Records shown:
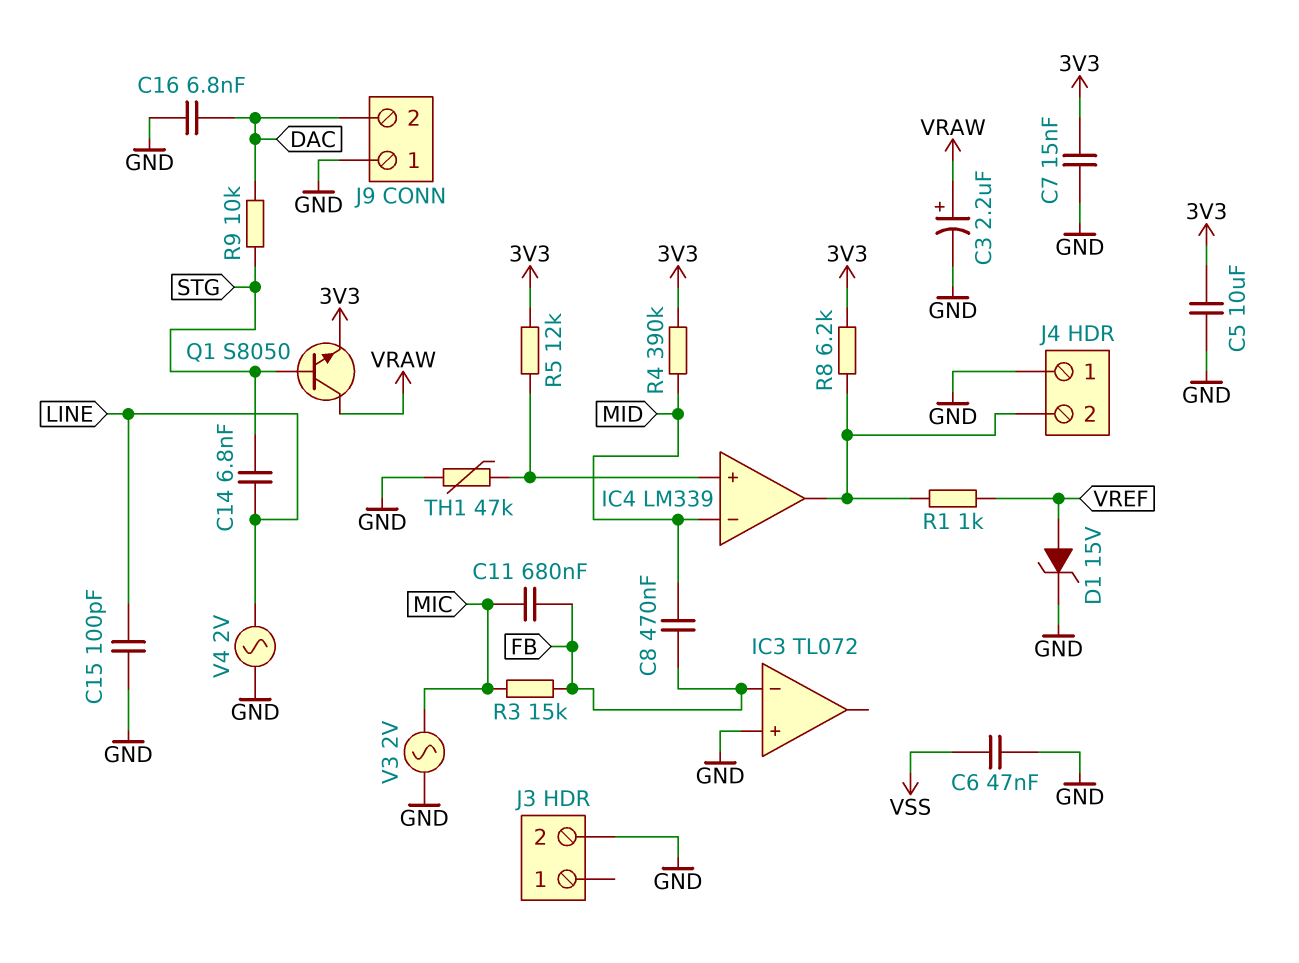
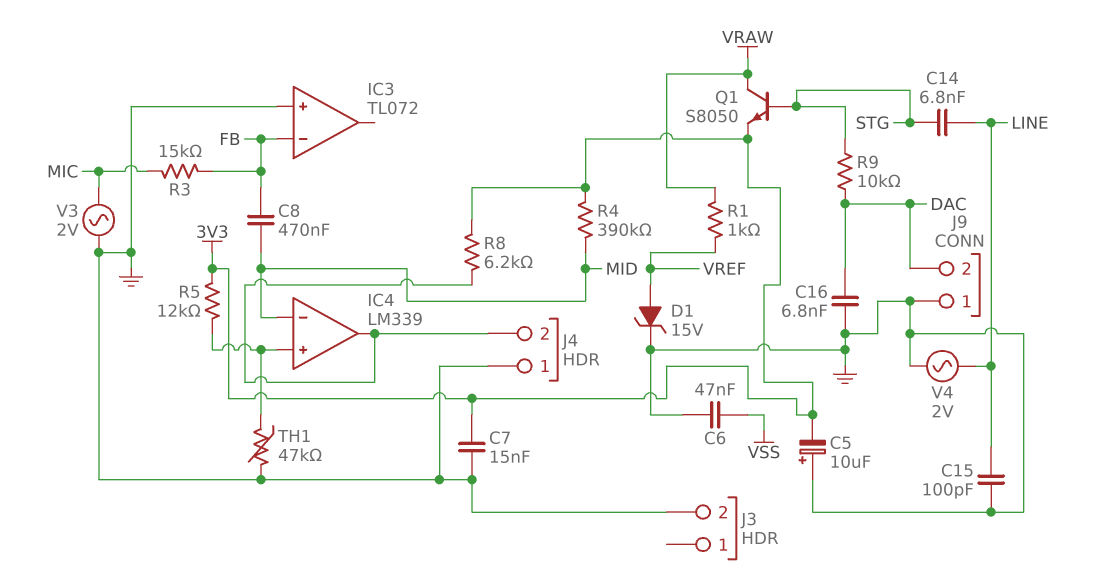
C3: 2.2uF (plus VRAW, minus GND) -> none
C5: 10uF (3V3, GND) -> 10uF (plus GND, minus 3V3)
C11: 680nF (FB, MIC) -> none
R1: 1k (IC4/out, VREF) -> 1k (VRAW, VREF)

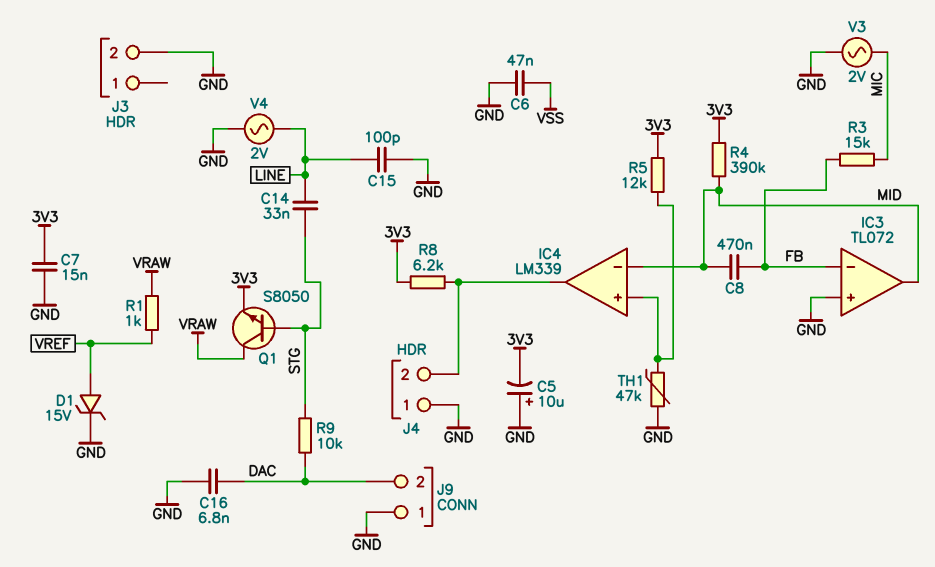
C14: 6.8nF (LINE, STG) -> 33nF (LINE, STG)
IC3 pin out: none -> MID

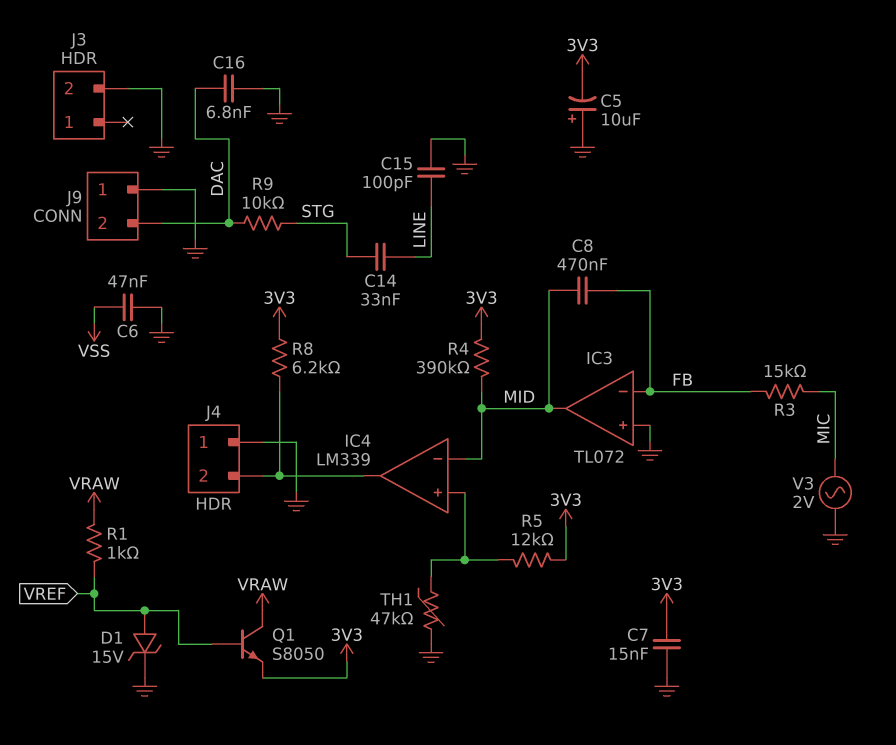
Q1: NPN S8050 (B STG, C VRAW, E 3V3) -> NPN S8050 (B VREF, C VRAW, E 3V3)
V4: AC 2V (GND, LINE) -> none

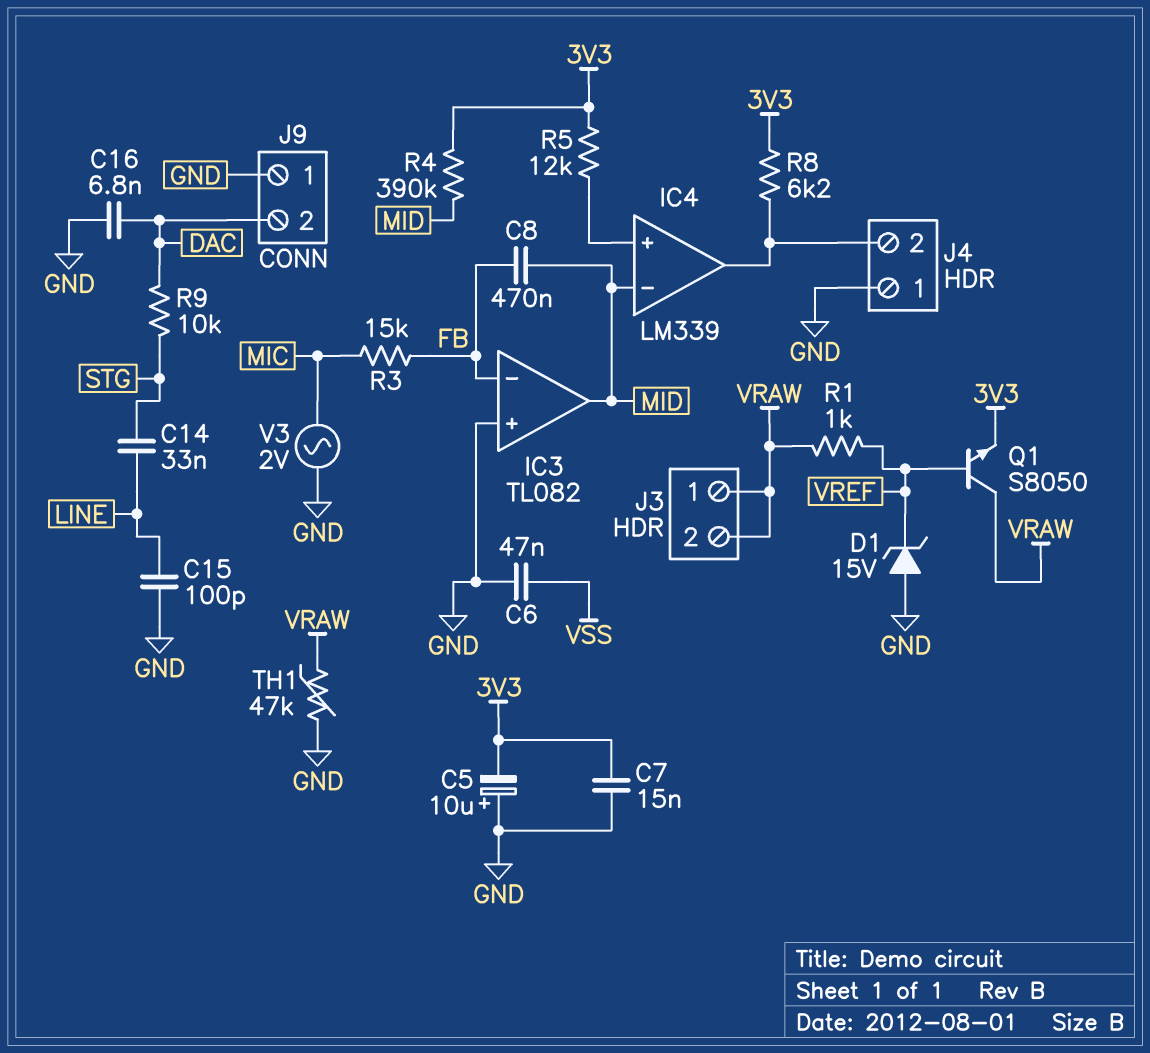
D1: zener 15V (A VREF, K GND) -> zener 15V (A GND, K VREF)
IC3: TL072 -> TL082
J3 pin 1: none -> VRAW
J3 pin 2: GND -> VRAW
TH1: 47k (GND, IC4/in+) -> 47k (GND, VRAW)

What you should do:
What is needed is the exact run of lines from the start of the data through the line with "J3 pin 1: none -> VRAW", both ends included, minus the pictures.

Response to the exercise:
C3: 2.2uF (plus VRAW, minus GND) -> none
C5: 10uF (3V3, GND) -> 10uF (plus GND, minus 3V3)
C11: 680nF (FB, MIC) -> none
R1: 1k (IC4/out, VREF) -> 1k (VRAW, VREF)

C14: 6.8nF (LINE, STG) -> 33nF (LINE, STG)
IC3 pin out: none -> MID

Q1: NPN S8050 (B STG, C VRAW, E 3V3) -> NPN S8050 (B VREF, C VRAW, E 3V3)
V4: AC 2V (GND, LINE) -> none

D1: zener 15V (A VREF, K GND) -> zener 15V (A GND, K VREF)
IC3: TL072 -> TL082
J3 pin 1: none -> VRAW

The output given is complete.